> **Aim of the task**
Extract the records in full, leaving every picture out.

> **Data supplied**

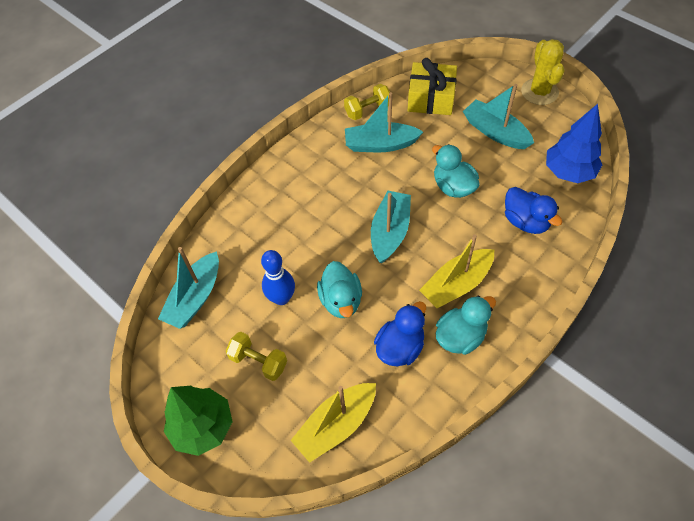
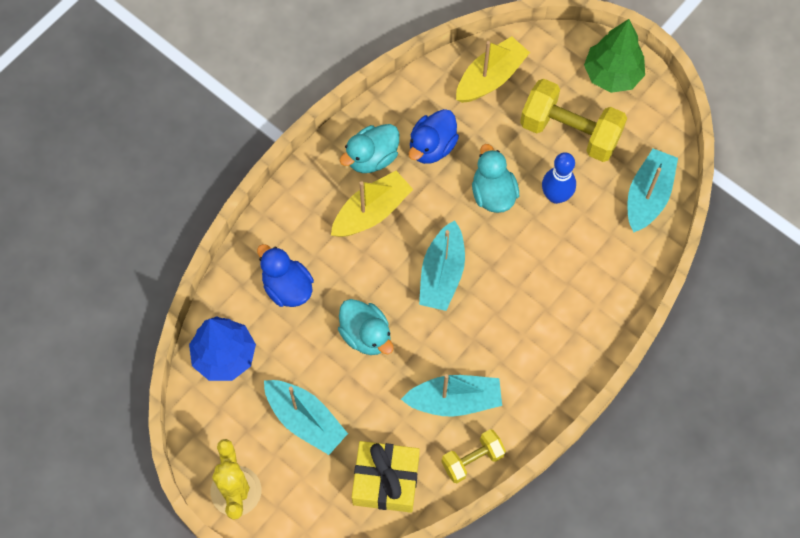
camera: 175 degrees right, 10 degrees up
(259, 361) = (570, 132): yellow dumbbell -> yellow dumbbell, size x1.76

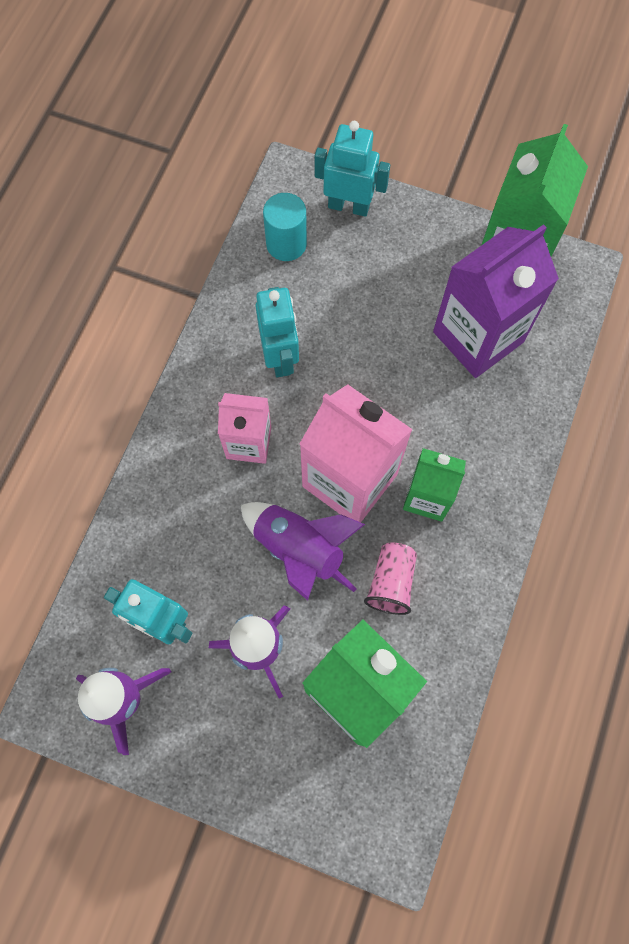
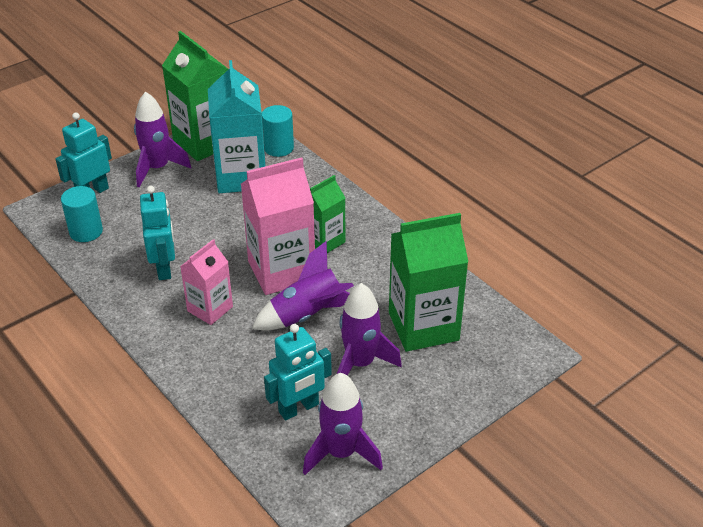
camera: 60 degrees left, 30 degrees down
(280, 357) = (164, 268): turquoise robot -> turquoise robot turned 60 degrees clockwise
(391, 582) = (365, 281): pink cup -> none
(432, 241) = (158, 168): none -> purple rocket
(478, 337) = (241, 177): purple carton -> turquoise carton
(559, 344) = (278, 148): none -> turquoise cylinder

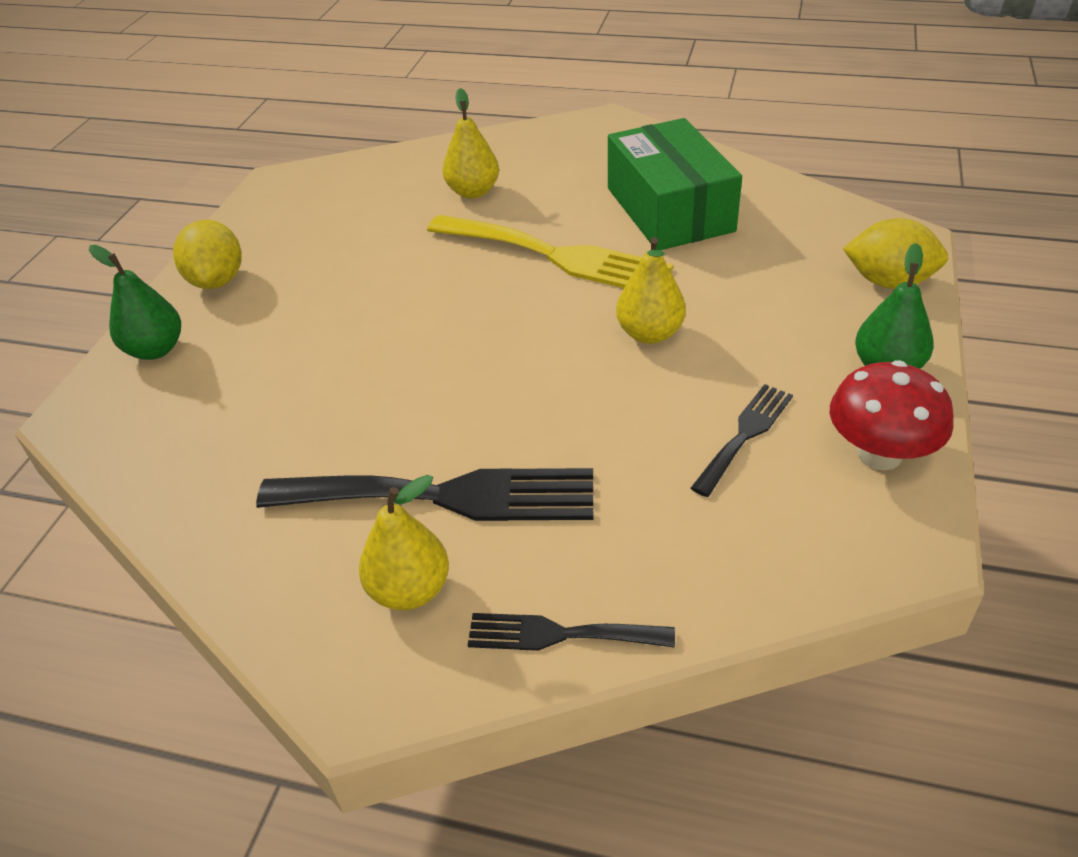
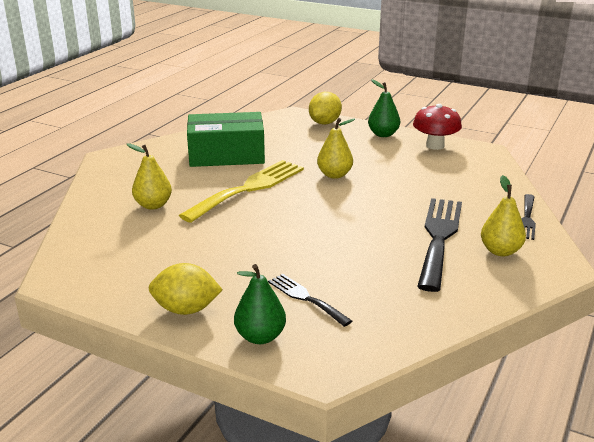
camera: 80 degrees left, 15 degrees down
(745, 435) = (416, 166): black fork -> black fork (306, 298)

> **Output for this task**
camera: 175 degrees right, 10 degrees up
(259, 361) = (570, 132): yellow dumbbell -> yellow dumbbell, size x1.76

camera: 60 degrees left, 30 degrees down
(280, 357) = (164, 268): turquoise robot -> turquoise robot turned 60 degrees clockwise
(391, 582) = (365, 281): pink cup -> none
(432, 241) = (158, 168): none -> purple rocket
(478, 337) = (241, 177): purple carton -> turquoise carton
(559, 344) = (278, 148): none -> turquoise cylinder

camera: 80 degrees left, 15 degrees down
(745, 435) = (416, 166): black fork -> black fork (306, 298)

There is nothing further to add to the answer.